** Opening Input for this task block **

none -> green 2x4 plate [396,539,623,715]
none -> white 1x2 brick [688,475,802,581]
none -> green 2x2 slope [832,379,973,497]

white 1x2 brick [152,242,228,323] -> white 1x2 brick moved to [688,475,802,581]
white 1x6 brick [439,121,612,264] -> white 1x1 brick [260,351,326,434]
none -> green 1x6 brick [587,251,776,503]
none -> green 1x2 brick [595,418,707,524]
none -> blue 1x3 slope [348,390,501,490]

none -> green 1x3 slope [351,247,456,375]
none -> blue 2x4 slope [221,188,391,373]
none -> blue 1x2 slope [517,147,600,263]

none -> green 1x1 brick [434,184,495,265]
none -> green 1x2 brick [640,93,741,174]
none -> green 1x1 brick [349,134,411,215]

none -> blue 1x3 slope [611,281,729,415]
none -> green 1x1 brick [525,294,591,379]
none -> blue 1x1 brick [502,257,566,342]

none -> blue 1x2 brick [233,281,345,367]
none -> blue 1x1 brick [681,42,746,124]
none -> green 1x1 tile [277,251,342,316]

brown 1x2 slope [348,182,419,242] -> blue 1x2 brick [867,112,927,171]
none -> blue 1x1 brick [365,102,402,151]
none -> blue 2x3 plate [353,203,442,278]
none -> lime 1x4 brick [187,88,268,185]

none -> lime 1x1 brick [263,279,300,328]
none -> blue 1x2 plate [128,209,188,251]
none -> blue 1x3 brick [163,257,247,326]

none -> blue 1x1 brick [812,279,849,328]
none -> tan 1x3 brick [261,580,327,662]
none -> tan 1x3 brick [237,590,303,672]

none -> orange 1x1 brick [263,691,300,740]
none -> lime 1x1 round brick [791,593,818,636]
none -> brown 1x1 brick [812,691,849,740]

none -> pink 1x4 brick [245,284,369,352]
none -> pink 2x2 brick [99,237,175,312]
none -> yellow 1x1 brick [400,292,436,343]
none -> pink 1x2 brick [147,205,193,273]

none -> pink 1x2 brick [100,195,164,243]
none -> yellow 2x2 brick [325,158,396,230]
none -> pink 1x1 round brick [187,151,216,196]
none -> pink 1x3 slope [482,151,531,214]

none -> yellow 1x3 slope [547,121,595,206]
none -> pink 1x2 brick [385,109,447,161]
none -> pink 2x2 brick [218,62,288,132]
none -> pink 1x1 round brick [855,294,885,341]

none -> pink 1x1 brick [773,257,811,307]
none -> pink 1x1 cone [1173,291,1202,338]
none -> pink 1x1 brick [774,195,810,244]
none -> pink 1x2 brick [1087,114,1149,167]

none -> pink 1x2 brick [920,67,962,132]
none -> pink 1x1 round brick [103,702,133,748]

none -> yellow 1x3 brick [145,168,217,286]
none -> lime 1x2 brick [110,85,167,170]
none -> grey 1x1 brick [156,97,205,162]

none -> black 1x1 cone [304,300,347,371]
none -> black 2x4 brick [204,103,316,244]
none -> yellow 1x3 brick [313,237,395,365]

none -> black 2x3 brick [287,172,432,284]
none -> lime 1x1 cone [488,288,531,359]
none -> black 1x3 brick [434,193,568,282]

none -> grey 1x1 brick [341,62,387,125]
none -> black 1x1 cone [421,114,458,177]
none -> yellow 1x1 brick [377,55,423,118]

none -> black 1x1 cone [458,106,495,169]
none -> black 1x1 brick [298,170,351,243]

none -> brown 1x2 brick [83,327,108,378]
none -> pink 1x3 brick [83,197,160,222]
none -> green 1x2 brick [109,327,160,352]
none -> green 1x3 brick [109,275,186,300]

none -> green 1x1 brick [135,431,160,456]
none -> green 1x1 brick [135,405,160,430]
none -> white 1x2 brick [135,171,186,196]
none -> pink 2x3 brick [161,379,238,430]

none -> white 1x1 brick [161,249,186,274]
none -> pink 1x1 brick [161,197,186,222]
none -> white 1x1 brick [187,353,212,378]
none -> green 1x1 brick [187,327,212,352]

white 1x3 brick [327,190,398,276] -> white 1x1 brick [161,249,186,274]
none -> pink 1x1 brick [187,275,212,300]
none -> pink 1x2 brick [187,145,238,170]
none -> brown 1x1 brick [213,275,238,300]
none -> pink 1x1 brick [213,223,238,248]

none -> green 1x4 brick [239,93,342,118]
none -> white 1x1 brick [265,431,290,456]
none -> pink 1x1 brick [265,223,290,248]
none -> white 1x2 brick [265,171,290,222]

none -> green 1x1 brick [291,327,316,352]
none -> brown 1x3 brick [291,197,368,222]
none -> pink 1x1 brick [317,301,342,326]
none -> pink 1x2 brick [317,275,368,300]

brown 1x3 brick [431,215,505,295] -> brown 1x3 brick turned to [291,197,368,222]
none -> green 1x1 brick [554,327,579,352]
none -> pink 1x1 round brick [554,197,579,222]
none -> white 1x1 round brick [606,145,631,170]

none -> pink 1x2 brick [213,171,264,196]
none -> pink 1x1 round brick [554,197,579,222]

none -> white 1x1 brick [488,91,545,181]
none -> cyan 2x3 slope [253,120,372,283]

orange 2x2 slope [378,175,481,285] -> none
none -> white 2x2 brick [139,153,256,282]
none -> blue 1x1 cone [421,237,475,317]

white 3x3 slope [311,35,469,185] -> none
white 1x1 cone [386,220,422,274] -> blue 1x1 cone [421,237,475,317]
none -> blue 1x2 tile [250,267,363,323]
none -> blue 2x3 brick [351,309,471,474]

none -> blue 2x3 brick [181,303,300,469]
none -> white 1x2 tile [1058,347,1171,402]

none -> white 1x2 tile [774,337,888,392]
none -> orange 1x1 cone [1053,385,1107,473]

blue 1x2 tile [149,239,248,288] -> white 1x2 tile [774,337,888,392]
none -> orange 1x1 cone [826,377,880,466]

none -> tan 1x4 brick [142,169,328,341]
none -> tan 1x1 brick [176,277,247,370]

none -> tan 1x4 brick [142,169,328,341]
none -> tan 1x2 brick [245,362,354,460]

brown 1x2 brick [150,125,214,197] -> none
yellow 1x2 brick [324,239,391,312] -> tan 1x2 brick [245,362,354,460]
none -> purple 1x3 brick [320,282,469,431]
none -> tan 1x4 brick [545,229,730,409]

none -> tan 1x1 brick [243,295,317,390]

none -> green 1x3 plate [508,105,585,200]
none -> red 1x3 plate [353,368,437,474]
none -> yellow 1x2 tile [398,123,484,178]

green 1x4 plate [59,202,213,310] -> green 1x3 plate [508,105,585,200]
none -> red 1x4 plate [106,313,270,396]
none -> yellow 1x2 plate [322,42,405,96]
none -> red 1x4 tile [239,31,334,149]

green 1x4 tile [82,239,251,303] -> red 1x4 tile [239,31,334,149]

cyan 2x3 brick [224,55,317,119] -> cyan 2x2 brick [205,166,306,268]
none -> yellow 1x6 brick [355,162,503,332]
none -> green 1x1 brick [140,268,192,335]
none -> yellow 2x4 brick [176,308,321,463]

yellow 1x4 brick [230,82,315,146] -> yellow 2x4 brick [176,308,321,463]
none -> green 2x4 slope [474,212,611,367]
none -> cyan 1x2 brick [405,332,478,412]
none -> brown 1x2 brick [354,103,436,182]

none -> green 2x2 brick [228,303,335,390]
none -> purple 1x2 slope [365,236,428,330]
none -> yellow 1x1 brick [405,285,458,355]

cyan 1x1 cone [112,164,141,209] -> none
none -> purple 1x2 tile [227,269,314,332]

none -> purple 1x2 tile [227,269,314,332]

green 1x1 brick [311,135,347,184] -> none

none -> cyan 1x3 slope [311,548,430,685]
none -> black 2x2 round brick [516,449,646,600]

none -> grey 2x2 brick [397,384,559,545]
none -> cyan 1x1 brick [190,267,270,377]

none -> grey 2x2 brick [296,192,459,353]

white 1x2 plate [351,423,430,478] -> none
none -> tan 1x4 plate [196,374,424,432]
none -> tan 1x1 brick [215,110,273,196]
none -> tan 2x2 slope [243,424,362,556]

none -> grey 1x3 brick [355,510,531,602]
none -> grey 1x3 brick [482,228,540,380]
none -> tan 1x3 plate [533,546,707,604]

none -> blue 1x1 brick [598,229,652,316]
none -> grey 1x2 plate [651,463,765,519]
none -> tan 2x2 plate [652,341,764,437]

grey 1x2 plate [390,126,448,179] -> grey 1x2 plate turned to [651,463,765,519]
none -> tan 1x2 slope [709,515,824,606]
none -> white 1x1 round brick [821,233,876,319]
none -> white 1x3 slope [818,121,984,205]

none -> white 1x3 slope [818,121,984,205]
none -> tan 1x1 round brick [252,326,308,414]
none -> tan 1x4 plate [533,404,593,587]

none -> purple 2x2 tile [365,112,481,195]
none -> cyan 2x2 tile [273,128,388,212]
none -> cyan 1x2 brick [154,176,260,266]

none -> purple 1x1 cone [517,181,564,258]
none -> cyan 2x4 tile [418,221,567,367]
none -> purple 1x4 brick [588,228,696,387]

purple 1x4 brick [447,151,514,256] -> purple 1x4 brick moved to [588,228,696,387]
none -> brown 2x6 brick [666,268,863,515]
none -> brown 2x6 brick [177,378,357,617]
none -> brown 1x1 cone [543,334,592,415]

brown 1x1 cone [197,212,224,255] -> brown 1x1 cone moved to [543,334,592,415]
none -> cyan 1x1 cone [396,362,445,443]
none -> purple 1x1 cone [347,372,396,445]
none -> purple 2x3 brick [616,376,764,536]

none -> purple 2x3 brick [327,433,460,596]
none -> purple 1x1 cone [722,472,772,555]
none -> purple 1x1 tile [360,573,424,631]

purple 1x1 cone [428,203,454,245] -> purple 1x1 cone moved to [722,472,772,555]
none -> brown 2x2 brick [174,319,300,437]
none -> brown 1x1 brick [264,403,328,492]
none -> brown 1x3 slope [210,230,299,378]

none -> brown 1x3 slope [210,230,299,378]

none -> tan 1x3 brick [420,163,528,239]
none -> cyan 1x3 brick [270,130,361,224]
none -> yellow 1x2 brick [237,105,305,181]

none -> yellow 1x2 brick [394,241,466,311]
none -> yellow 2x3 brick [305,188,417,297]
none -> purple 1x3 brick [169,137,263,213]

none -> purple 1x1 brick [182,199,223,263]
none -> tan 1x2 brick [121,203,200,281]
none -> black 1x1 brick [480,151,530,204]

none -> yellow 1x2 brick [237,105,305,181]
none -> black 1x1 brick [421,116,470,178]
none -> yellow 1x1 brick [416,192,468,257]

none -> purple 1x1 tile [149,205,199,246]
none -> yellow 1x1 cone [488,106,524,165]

** Closing Input for this task block **

### Activity
Please copy the lines above from the line with "none -> lime 1x1 cone [488,288,531,359]" up to and including the line with "none -> green 1x1 brick [135,431,160,456]", exactly as written and with nothing else.

### Solution to this exercise
none -> lime 1x1 cone [488,288,531,359]
none -> black 1x3 brick [434,193,568,282]

none -> grey 1x1 brick [341,62,387,125]
none -> black 1x1 cone [421,114,458,177]
none -> yellow 1x1 brick [377,55,423,118]

none -> black 1x1 cone [458,106,495,169]
none -> black 1x1 brick [298,170,351,243]

none -> brown 1x2 brick [83,327,108,378]
none -> pink 1x3 brick [83,197,160,222]
none -> green 1x2 brick [109,327,160,352]
none -> green 1x3 brick [109,275,186,300]

none -> green 1x1 brick [135,431,160,456]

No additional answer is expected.